[Records contained in a dataset]
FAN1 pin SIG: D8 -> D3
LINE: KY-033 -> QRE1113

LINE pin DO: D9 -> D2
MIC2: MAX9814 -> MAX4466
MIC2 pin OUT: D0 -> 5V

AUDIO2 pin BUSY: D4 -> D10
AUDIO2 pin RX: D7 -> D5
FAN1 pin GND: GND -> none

==

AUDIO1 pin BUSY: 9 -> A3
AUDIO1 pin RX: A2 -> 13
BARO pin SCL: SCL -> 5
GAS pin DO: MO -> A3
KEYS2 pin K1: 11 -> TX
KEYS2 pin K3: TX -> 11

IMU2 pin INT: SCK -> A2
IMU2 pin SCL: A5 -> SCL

- PROBLEM DETAILS -
In the entries above, the lines from the one bearing "GAS pin DO: MO -> A3" up to and including the one bearing "IMU2 pin SCL: A5 -> SCL" should be transcribed exactly; no other line is wanted.

- ANSWER BOX -
GAS pin DO: MO -> A3
KEYS2 pin K1: 11 -> TX
KEYS2 pin K3: TX -> 11

IMU2 pin INT: SCK -> A2
IMU2 pin SCL: A5 -> SCL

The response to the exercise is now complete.